> [EXERCISE AIM] Without including any picture, copy the entries that follow word for word.

> [Dataset entries]
***

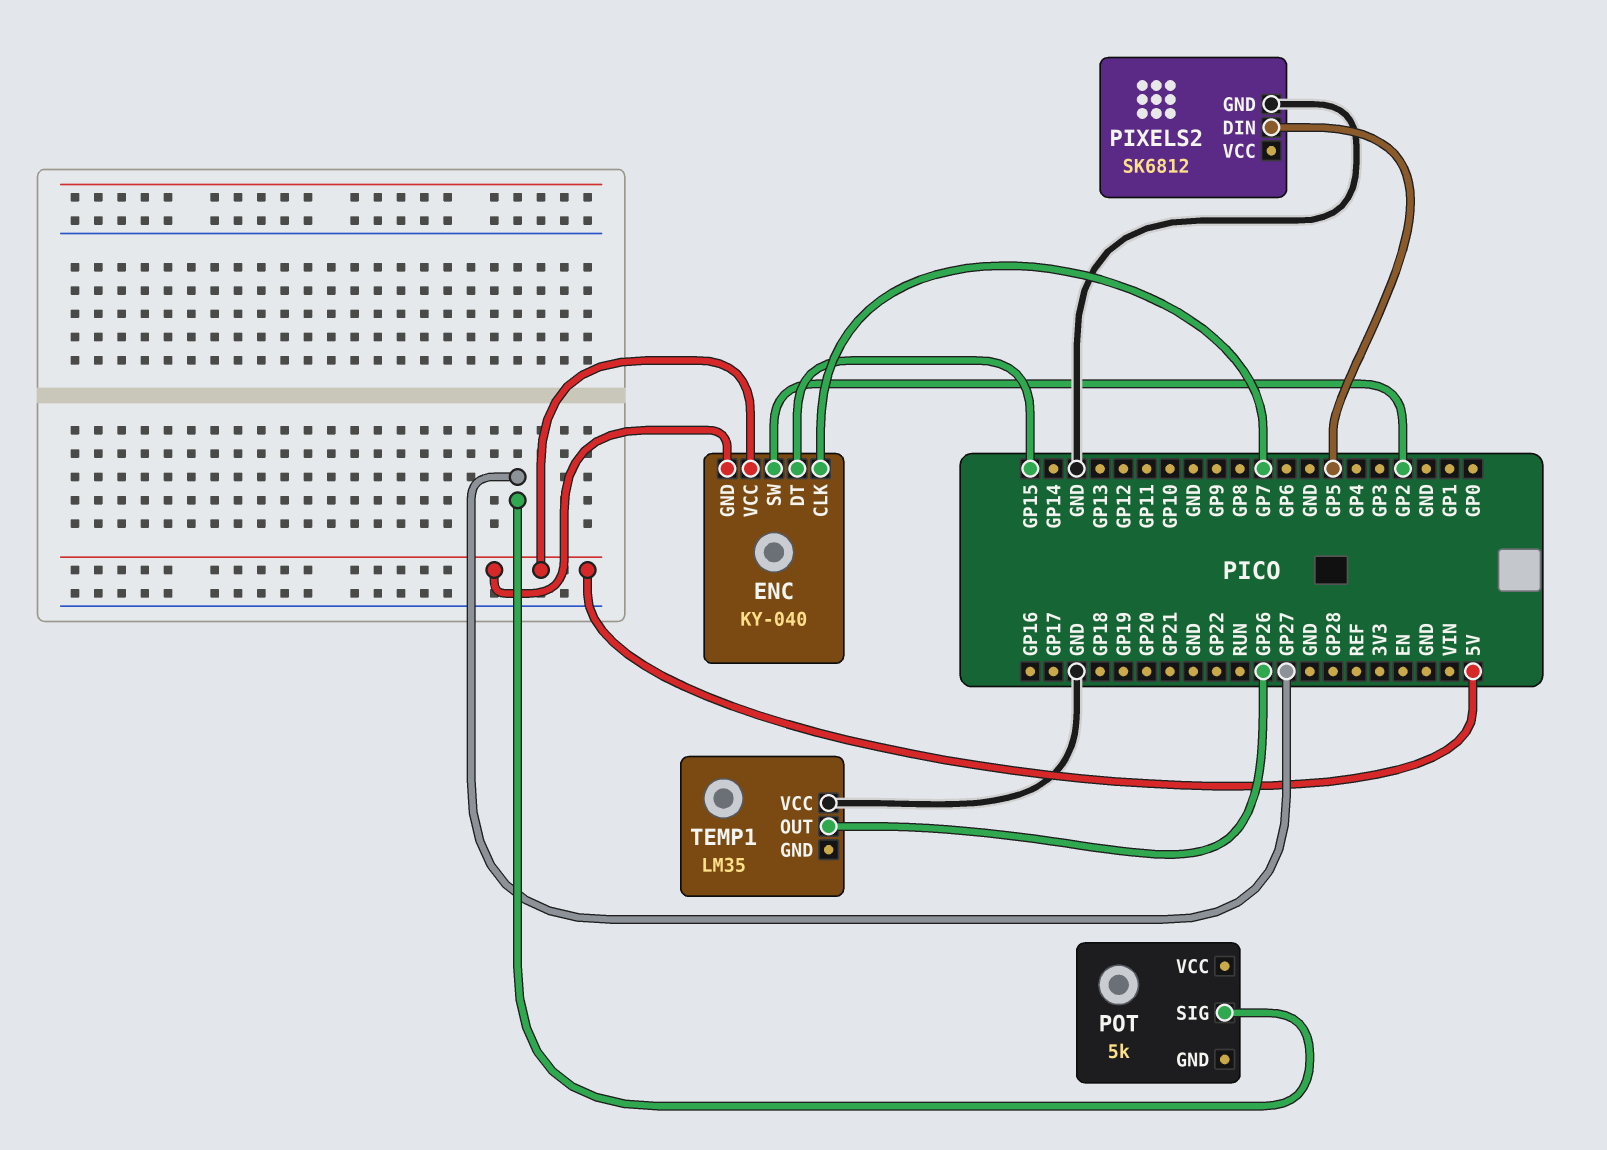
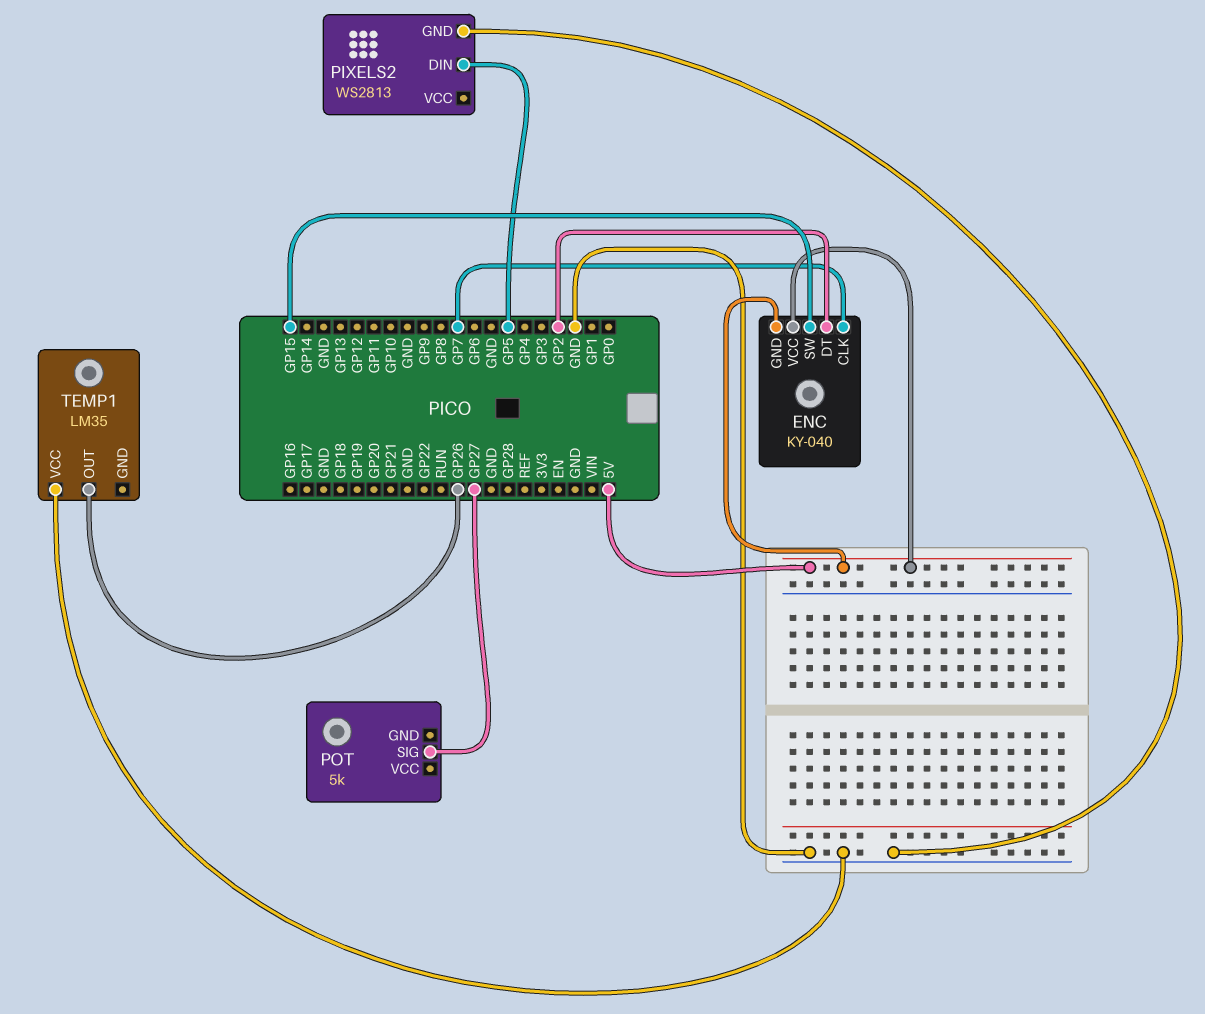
ENC pin DT: GP15 -> GP2
ENC pin SW: GP2 -> GP15
PIXELS2: SK6812 -> WS2813

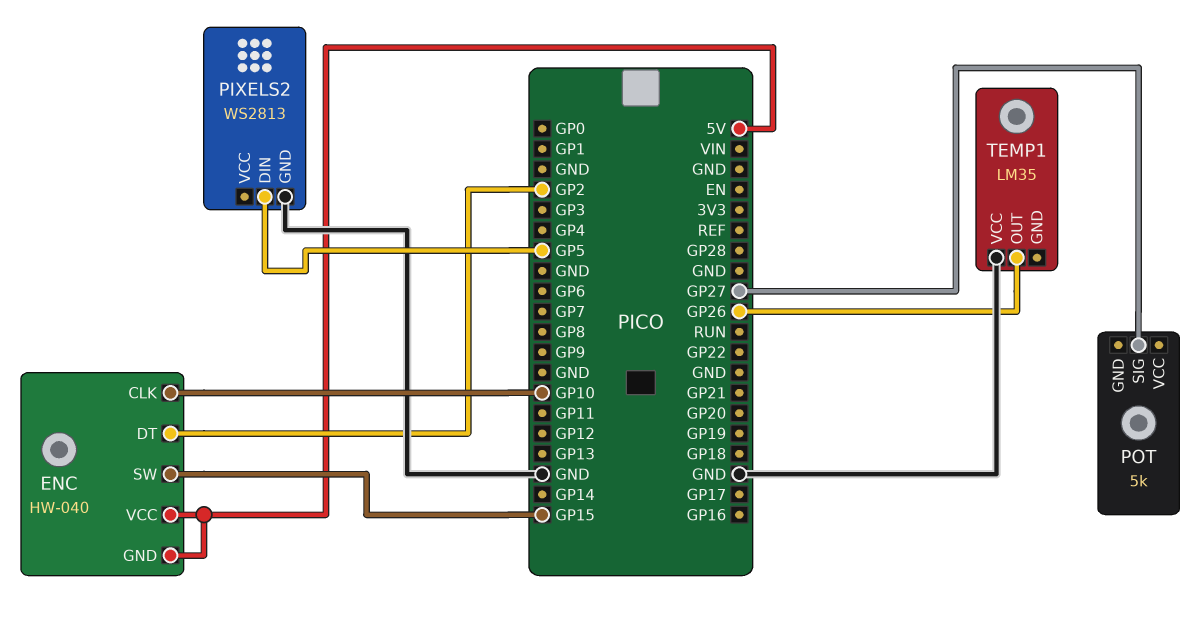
ENC: KY-040 -> HW-040
ENC pin CLK: GP7 -> GP10

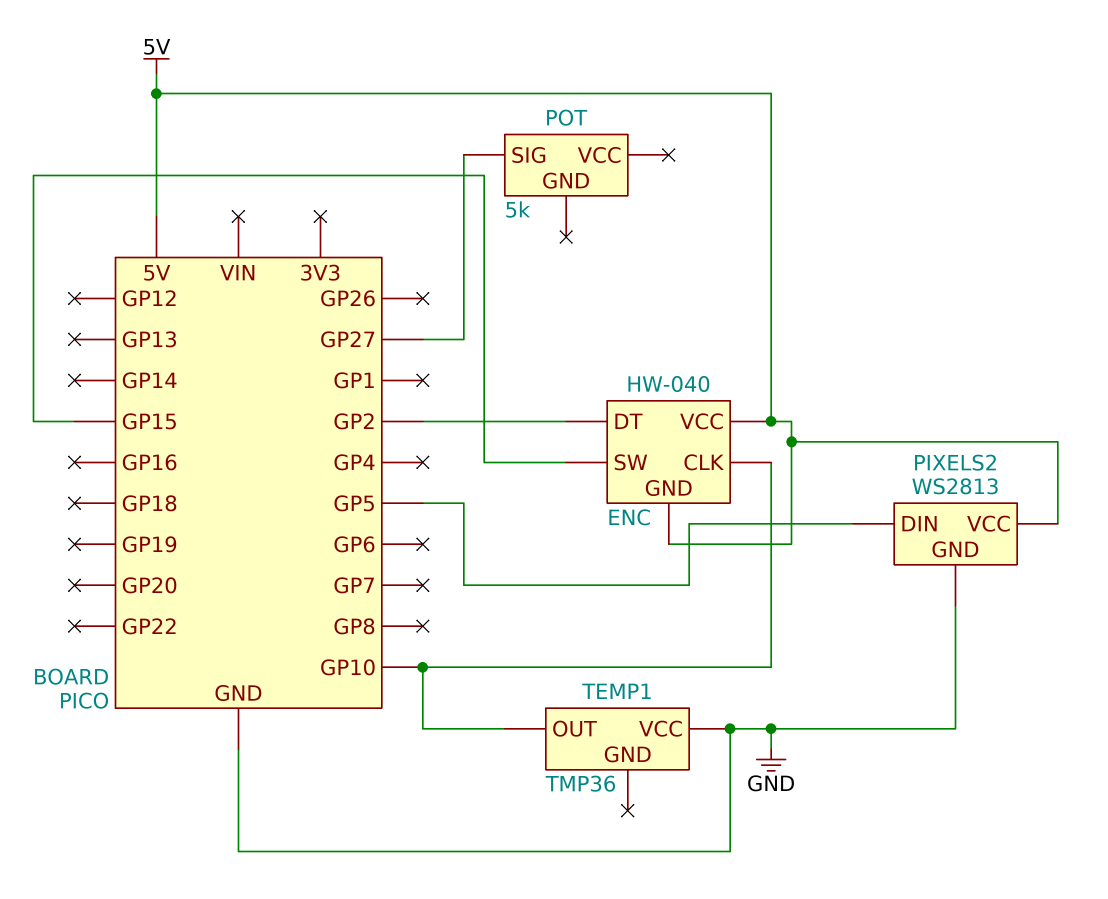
PIXELS2 pin VCC: none -> 5V
TEMP1: LM35 -> TMP36
TEMP1 pin OUT: GP26 -> GP10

***

> [TASK SOLUTION]
ENC pin DT: GP15 -> GP2
ENC pin SW: GP2 -> GP15
PIXELS2: SK6812 -> WS2813

ENC: KY-040 -> HW-040
ENC pin CLK: GP7 -> GP10

PIXELS2 pin VCC: none -> 5V
TEMP1: LM35 -> TMP36
TEMP1 pin OUT: GP26 -> GP10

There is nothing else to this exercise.